[Stored data]
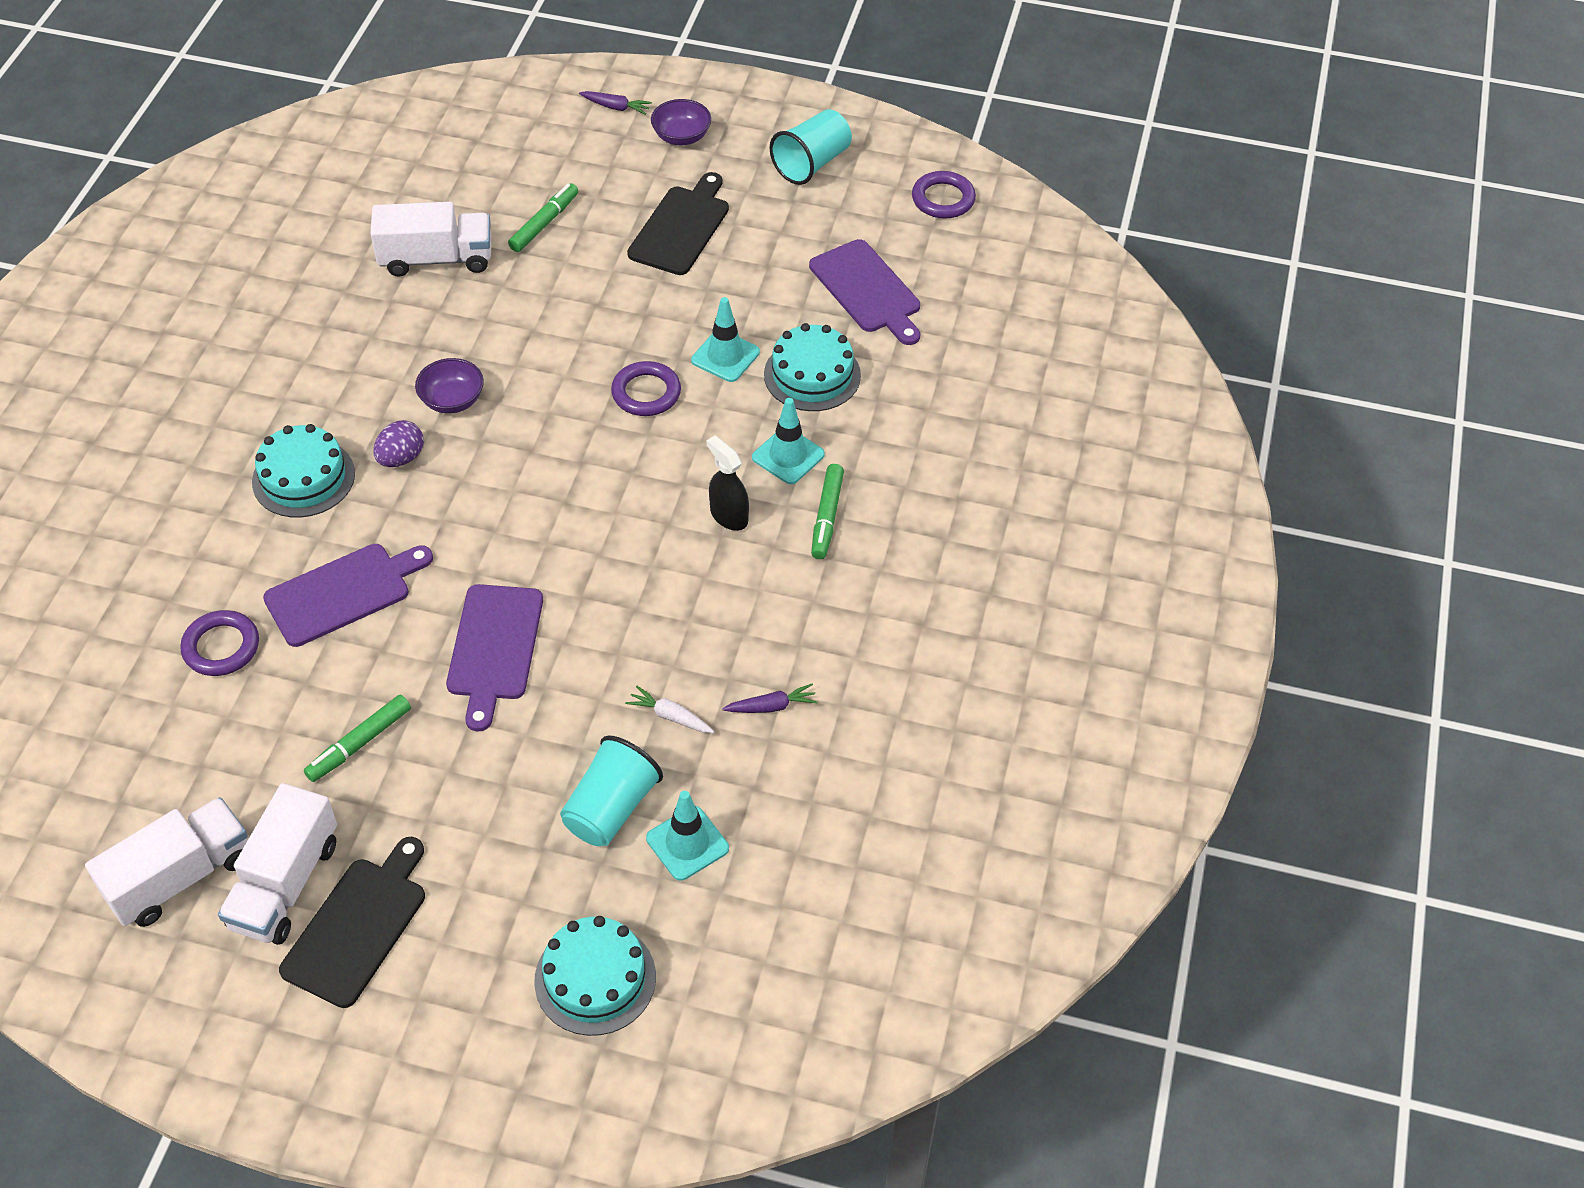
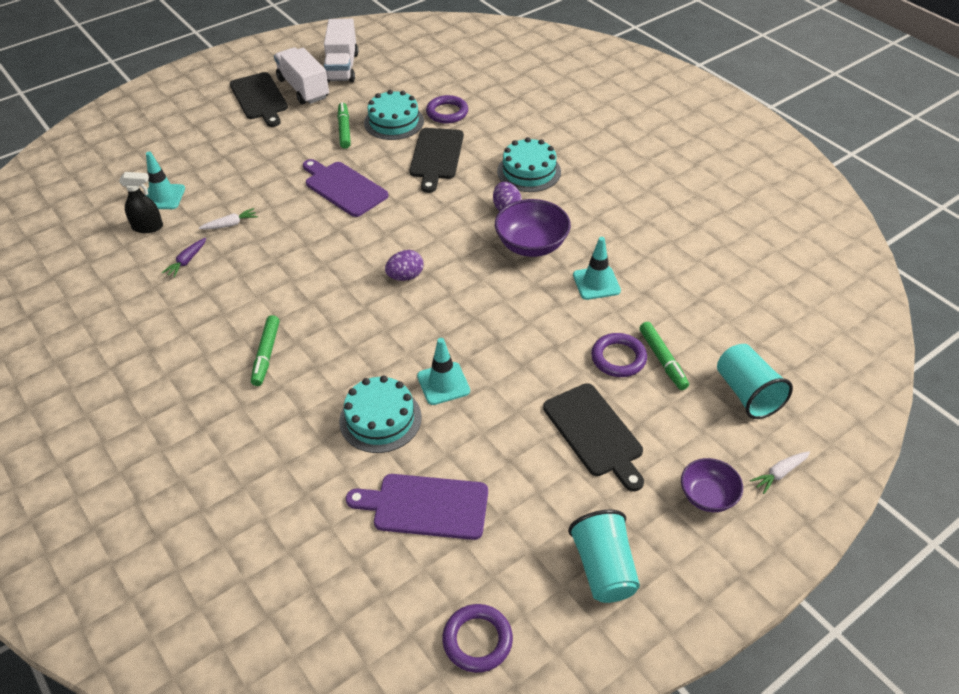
camera: 130 degrees right, 5 degrees down
(343, 592) = (436, 156): purple cutting board -> black cutting board
(436, 259) = (669, 292): white truck -> none
(452, 400) = (531, 245): purple bowl -> purple bowl, size x1.56
(595, 978) = (148, 144): turquoise cake -> turquoise cake (394, 122)
(604, 478) = (405, 276): none -> purple egg
(611, 808) = (212, 183): turquoise cup -> turquoise cup (747, 393)
(615, 107) = (779, 473): purple carrot -> white carrot
(646, 393) = (451, 328): purple ring -> purple ring (618, 358)
(728, 516) = (319, 312): black spray bottle -> black spray bottle (148, 227)
(788, 456) = (329, 365): turquoise traffic cone -> turquoise traffic cone (596, 283)
(827, 517) = (266, 354): green marker -> green marker turned 135 degrees counterclockwise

- [Prompt] What's needed is a word-for-word copy of the lines from the one holding "(452, 400) = (531, 245): purple" through the final line of the data.

- [Task result]
(452, 400) = (531, 245): purple bowl -> purple bowl, size x1.56
(595, 978) = (148, 144): turquoise cake -> turquoise cake (394, 122)
(604, 478) = (405, 276): none -> purple egg
(611, 808) = (212, 183): turquoise cup -> turquoise cup (747, 393)
(615, 107) = (779, 473): purple carrot -> white carrot
(646, 393) = (451, 328): purple ring -> purple ring (618, 358)
(728, 516) = (319, 312): black spray bottle -> black spray bottle (148, 227)
(788, 456) = (329, 365): turquoise traffic cone -> turquoise traffic cone (596, 283)
(827, 517) = (266, 354): green marker -> green marker turned 135 degrees counterclockwise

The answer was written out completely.